Information given Start Marker
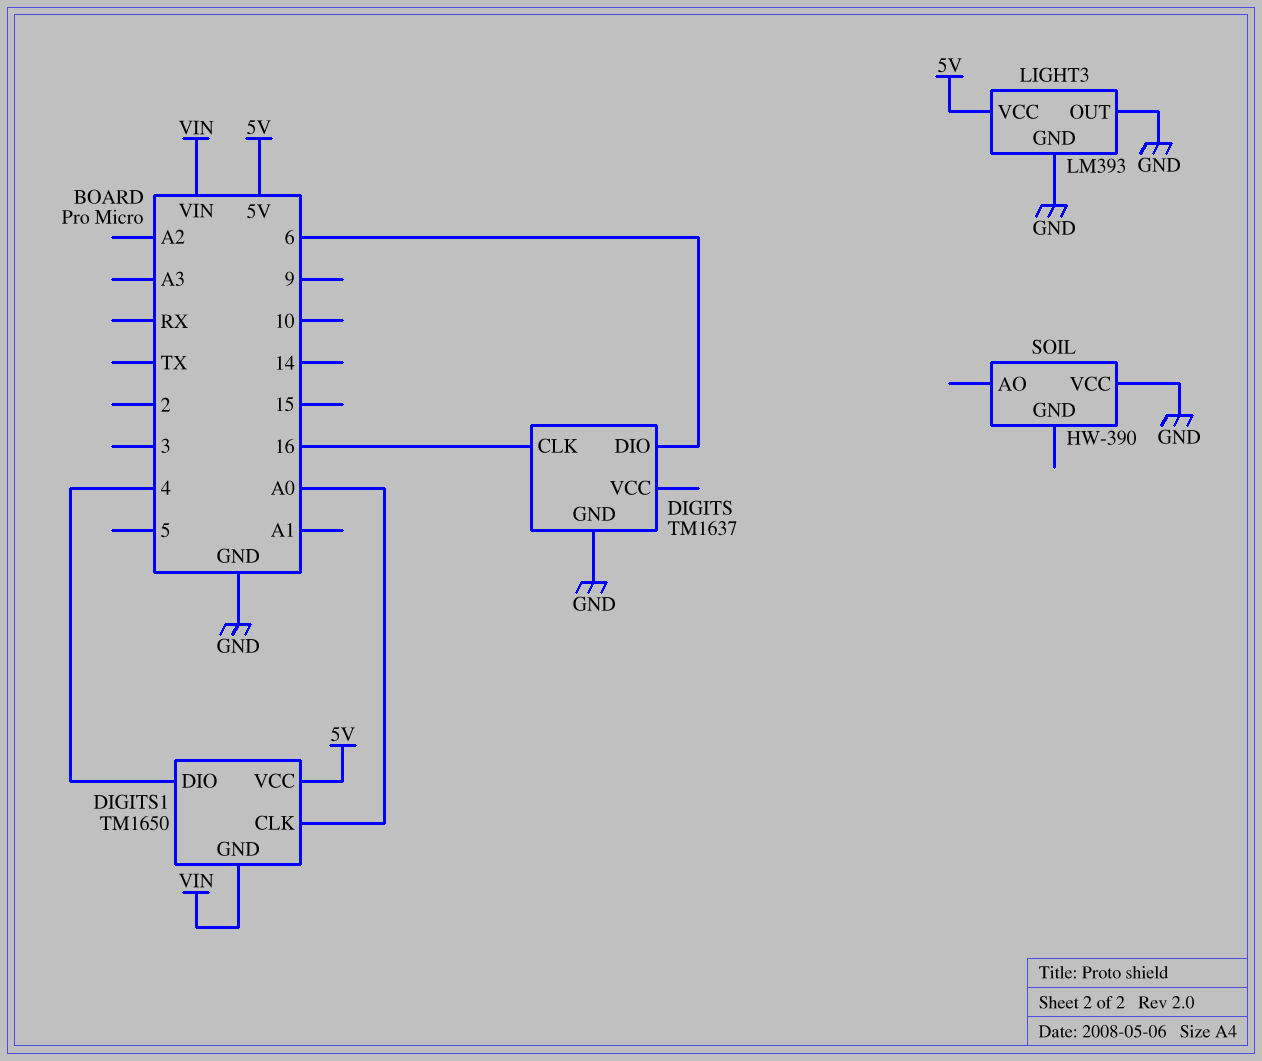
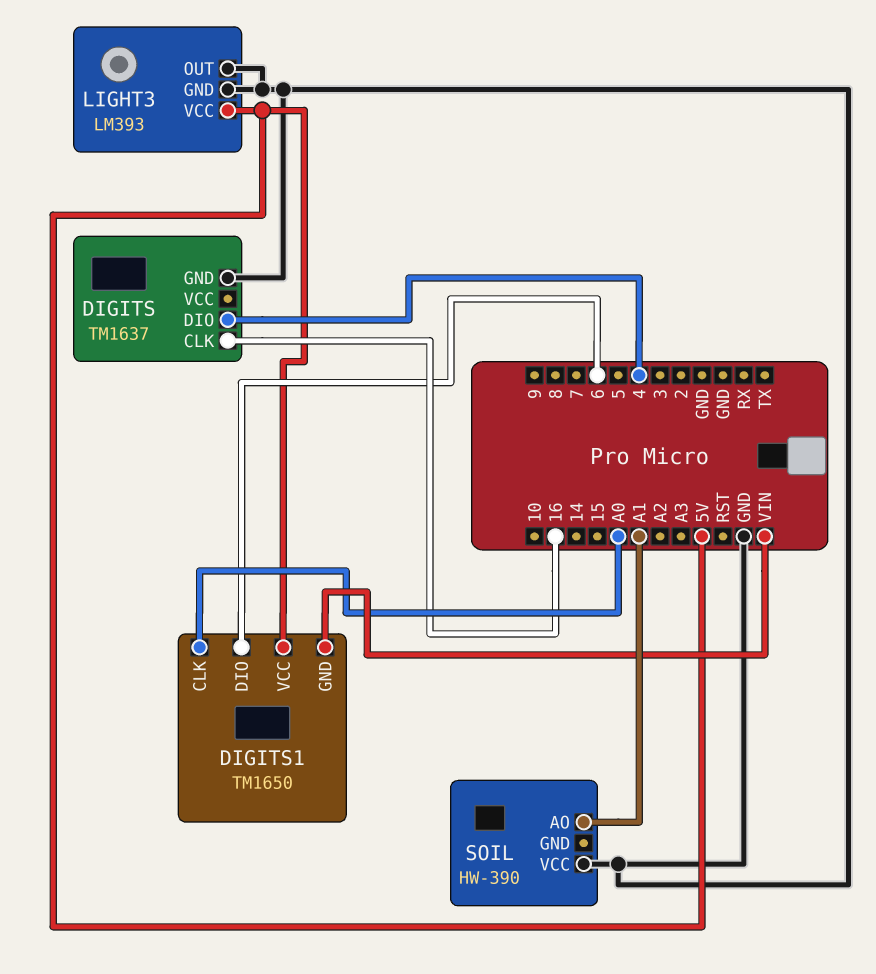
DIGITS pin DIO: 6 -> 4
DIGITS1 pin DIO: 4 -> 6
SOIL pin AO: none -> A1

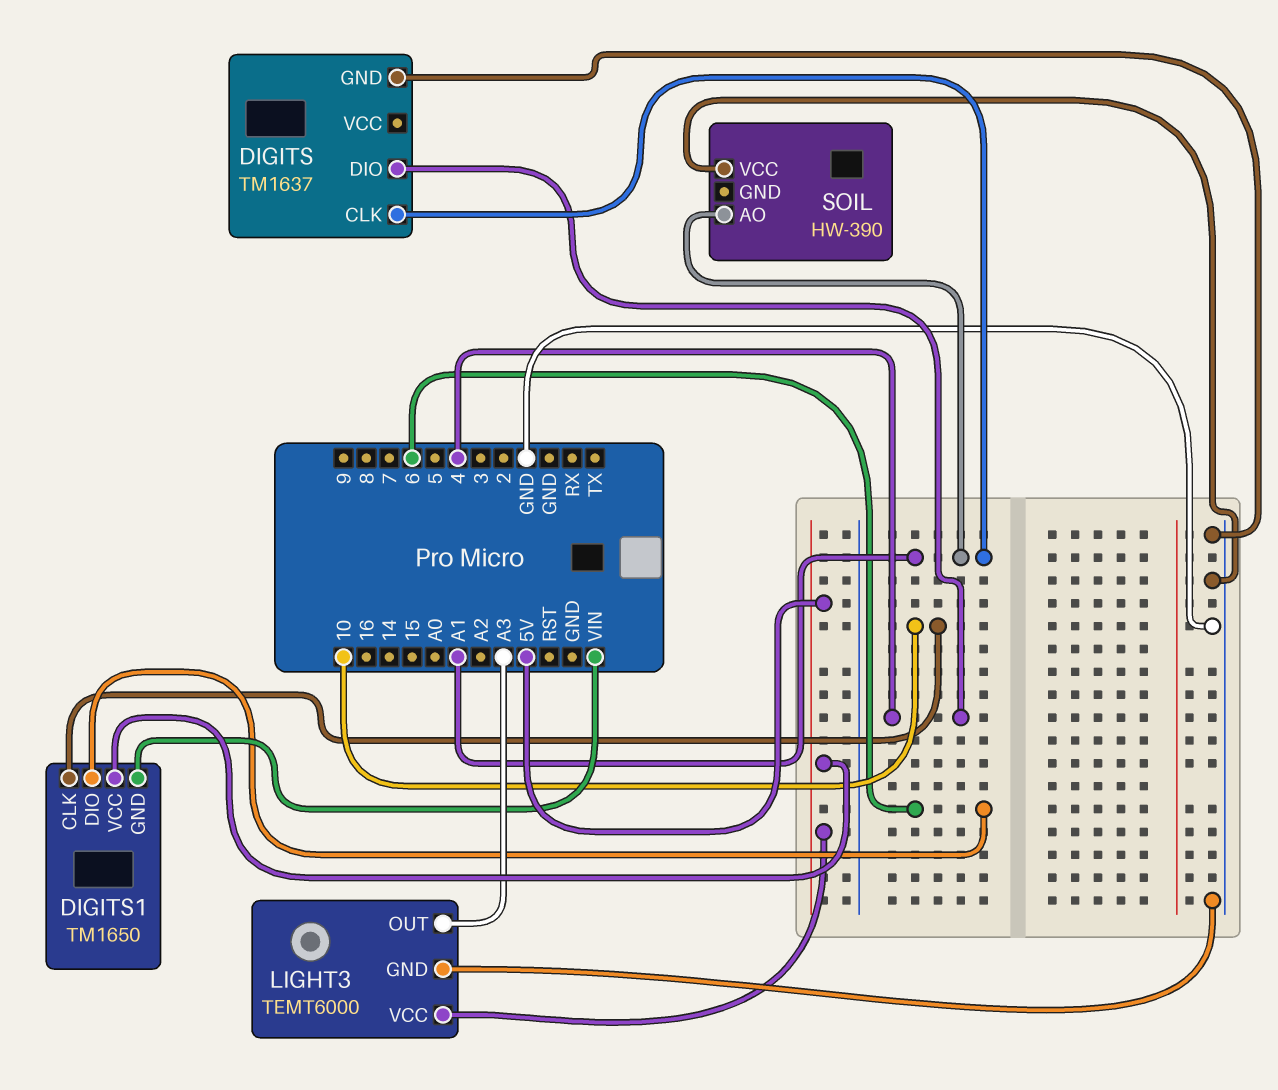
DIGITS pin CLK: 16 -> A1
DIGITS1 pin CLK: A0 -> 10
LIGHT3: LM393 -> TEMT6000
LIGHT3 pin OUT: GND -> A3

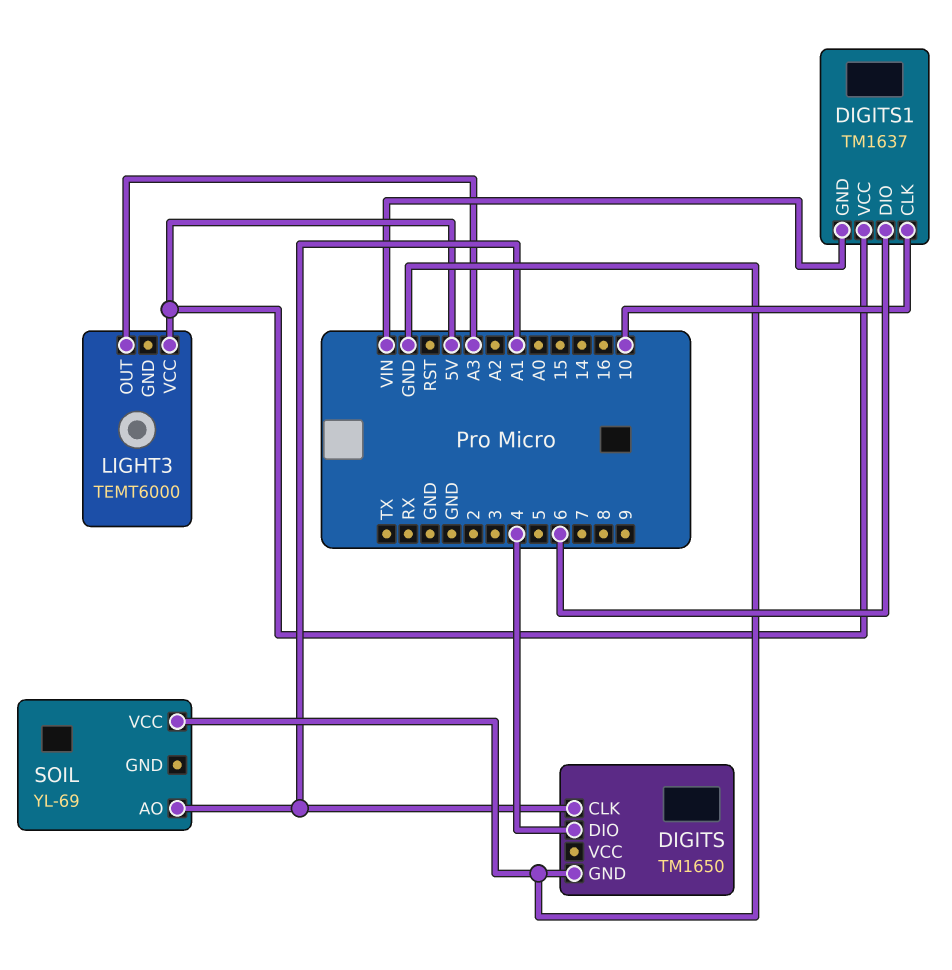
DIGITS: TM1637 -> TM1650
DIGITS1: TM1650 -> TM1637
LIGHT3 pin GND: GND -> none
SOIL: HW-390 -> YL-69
Information given End Marker
→ **Prompt**
The lines to copy begin with the one containing "DIGITS pin CLK: 16 -> A1" and end with the last line of the entries above; copy them exactly, minus the pictures.

→ **Solution for this exercise**
DIGITS pin CLK: 16 -> A1
DIGITS1 pin CLK: A0 -> 10
LIGHT3: LM393 -> TEMT6000
LIGHT3 pin OUT: GND -> A3

DIGITS: TM1637 -> TM1650
DIGITS1: TM1650 -> TM1637
LIGHT3 pin GND: GND -> none
SOIL: HW-390 -> YL-69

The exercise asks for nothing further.